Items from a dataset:
'''
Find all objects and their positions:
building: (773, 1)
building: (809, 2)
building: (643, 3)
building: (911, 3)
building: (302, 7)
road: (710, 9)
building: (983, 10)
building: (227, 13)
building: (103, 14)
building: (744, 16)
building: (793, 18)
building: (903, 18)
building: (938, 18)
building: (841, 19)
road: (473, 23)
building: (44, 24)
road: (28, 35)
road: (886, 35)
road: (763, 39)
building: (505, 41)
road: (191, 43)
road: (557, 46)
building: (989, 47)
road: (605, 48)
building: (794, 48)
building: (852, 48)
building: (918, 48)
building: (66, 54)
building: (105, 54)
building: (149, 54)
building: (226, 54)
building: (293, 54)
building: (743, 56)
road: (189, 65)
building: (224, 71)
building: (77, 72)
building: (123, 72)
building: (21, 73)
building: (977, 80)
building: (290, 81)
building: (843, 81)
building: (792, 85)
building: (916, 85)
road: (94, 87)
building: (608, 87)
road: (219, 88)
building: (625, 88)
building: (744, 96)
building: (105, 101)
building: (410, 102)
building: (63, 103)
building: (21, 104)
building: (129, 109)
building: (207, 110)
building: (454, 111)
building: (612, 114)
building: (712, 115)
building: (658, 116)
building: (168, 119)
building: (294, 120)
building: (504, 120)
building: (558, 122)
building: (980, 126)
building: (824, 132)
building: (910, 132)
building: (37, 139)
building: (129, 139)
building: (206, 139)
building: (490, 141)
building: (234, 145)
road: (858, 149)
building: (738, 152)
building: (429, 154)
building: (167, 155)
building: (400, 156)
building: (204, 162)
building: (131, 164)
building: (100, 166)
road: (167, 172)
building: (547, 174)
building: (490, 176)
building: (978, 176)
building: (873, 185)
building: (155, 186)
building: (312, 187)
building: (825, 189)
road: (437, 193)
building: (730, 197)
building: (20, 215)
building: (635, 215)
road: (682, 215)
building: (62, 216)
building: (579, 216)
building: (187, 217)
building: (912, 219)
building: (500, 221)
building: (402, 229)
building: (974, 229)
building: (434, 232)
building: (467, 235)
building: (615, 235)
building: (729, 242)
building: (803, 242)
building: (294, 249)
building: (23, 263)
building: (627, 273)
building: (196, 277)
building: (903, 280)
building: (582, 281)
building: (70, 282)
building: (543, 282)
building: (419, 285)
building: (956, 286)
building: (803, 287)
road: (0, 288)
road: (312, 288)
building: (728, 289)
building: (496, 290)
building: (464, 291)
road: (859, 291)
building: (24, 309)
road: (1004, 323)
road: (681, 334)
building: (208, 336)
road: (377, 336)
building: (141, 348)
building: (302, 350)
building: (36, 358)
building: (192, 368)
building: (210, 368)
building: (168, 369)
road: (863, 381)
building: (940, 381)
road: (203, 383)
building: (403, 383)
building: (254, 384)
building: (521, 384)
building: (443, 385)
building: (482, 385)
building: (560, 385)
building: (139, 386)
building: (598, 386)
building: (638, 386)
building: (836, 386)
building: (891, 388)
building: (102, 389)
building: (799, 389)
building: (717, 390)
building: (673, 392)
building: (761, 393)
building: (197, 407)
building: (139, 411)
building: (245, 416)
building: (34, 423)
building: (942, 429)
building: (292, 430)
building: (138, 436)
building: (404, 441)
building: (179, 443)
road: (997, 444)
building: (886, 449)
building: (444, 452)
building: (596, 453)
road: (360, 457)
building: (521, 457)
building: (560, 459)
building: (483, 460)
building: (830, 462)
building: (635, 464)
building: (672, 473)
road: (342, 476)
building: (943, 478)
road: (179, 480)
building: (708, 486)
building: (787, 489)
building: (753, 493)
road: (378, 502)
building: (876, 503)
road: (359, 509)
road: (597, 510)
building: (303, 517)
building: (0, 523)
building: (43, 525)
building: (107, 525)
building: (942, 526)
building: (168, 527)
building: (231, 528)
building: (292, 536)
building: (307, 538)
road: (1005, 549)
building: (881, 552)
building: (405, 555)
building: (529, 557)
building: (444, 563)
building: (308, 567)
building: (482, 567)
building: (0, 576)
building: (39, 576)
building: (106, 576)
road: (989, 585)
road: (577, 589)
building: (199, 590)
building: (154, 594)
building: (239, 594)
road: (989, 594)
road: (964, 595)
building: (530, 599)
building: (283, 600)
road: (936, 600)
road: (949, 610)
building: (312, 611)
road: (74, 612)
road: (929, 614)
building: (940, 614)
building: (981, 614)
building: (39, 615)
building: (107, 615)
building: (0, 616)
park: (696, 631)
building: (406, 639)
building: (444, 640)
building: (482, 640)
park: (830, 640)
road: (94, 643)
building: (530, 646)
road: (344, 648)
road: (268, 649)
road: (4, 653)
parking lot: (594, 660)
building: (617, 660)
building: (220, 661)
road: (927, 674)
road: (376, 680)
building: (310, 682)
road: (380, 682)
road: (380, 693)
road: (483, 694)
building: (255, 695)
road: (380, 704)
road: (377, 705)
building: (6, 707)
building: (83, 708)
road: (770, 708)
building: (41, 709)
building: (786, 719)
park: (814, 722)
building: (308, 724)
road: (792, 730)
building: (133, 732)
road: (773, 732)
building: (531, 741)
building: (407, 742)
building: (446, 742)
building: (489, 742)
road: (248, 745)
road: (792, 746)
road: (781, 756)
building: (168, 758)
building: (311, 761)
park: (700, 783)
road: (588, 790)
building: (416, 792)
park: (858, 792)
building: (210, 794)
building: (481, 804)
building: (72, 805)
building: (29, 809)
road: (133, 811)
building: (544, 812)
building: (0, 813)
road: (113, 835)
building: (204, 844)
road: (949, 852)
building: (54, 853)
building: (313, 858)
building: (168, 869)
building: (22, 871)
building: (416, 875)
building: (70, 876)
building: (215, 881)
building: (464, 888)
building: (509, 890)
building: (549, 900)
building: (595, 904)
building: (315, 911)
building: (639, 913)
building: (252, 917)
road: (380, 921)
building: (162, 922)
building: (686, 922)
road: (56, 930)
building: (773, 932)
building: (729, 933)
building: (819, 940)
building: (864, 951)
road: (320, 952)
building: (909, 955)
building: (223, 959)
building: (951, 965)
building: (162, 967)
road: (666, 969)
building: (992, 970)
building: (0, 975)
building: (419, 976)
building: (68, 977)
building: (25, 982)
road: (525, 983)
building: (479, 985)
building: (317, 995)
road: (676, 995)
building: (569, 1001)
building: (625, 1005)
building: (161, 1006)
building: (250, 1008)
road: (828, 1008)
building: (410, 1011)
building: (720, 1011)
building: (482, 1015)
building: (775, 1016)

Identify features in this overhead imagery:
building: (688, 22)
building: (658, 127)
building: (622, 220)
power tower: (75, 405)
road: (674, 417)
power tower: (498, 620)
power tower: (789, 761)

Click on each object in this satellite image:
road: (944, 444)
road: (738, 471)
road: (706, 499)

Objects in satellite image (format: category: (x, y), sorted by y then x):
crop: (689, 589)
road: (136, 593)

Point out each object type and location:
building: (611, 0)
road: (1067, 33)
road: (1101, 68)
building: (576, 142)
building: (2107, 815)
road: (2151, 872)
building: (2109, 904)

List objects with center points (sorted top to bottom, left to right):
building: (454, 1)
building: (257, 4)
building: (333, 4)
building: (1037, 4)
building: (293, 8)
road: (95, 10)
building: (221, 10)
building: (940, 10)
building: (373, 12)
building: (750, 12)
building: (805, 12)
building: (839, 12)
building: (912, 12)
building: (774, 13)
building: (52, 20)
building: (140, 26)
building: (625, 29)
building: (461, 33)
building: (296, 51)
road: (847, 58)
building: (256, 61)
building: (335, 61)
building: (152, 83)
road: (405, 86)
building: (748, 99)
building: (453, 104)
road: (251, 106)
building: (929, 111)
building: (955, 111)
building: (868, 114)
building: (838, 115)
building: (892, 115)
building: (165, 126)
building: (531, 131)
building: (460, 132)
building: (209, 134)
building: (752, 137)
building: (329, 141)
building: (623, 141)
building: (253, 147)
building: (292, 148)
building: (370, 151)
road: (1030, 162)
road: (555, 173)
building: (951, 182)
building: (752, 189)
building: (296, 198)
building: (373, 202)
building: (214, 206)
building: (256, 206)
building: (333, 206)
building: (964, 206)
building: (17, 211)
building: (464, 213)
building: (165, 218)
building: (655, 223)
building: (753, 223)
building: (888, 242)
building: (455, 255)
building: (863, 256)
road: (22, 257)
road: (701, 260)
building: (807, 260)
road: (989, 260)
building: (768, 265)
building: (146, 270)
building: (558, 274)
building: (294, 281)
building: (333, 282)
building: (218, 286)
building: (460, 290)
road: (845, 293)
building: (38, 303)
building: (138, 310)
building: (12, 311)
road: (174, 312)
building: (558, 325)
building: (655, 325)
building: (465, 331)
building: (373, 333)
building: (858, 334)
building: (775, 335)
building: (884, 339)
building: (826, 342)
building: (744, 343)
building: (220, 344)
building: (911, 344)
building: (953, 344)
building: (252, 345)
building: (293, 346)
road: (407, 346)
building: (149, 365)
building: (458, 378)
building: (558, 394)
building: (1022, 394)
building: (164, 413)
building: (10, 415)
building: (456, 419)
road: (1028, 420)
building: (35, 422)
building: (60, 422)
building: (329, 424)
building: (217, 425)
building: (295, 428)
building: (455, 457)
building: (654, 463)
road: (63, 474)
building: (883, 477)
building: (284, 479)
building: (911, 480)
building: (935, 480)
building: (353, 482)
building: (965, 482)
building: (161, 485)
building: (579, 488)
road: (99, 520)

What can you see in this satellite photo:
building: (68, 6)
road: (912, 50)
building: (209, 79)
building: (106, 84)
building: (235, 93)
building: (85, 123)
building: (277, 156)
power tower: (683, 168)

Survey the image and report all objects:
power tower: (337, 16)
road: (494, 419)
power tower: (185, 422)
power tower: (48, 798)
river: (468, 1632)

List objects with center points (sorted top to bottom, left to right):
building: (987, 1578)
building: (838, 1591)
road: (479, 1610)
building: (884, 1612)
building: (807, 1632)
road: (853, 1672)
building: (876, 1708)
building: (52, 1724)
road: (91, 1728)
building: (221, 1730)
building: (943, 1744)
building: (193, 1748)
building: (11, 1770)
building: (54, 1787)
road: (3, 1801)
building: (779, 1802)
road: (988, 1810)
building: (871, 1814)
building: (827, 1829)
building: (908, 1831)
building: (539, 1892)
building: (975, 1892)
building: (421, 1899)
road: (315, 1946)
'''
Task brief: Your answer should be each line of the data that contains the word "tower", copied as it stands.

Result below:
power tower: (75, 405)
power tower: (498, 620)
power tower: (789, 761)
power tower: (683, 168)
power tower: (337, 16)
power tower: (185, 422)
power tower: (48, 798)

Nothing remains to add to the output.